Pull every line holding the string "calculator" from the records below.

*Collected data*:
((
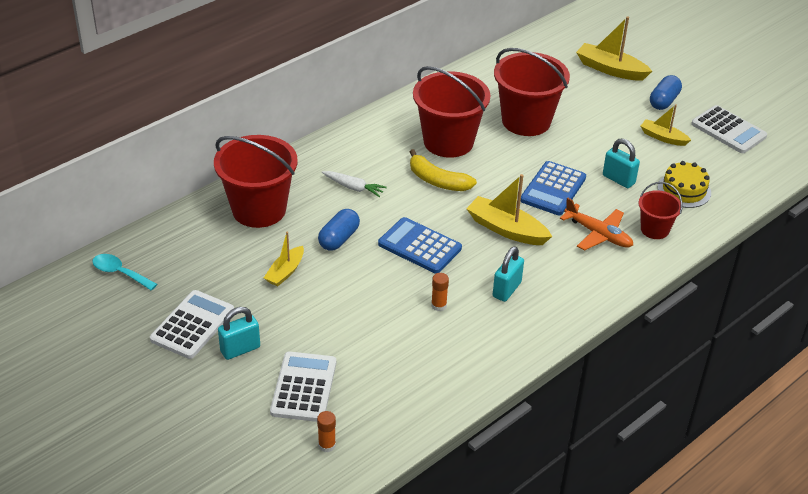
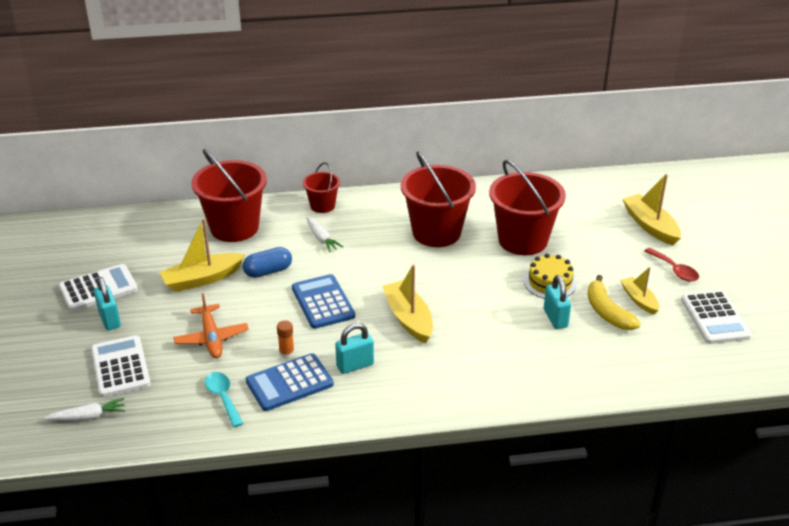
camera: 35 degrees right, 5 degrees down
(120, 273) = (93, 233): turquoise spoon -> turquoise spoon (223, 398)
(240, 349) = (109, 320): turquoise padlock -> turquoise padlock turned 60 degrees clockwise
(285, 272) = (202, 279): yellow boat -> yellow boat, size x1.60
(304, 387) = (120, 367): white calculator -> white calculator turned 60 degrees counterclockwise
(327, 445) = (88, 416): orange glue stick -> white carrot
(437, 181) = (393, 259): yellow banana -> yellow banana (607, 312)
(553, 189) = (485, 303): blue calculator -> blue calculator (289, 383)
(598, 234) = (485, 355): orange plane -> orange plane (211, 338)
(654, 229) = (543, 373): red bucket -> red bucket (322, 206)
(664, 101) = (674, 270): blue capsule -> red spoon
(684, 190) = (610, 352): yellow cake -> yellow cake (550, 282)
))
*SOLUTION TO THIS PROBLEM*:
(304, 387) = (120, 367): white calculator -> white calculator turned 60 degrees counterclockwise
(553, 189) = (485, 303): blue calculator -> blue calculator (289, 383)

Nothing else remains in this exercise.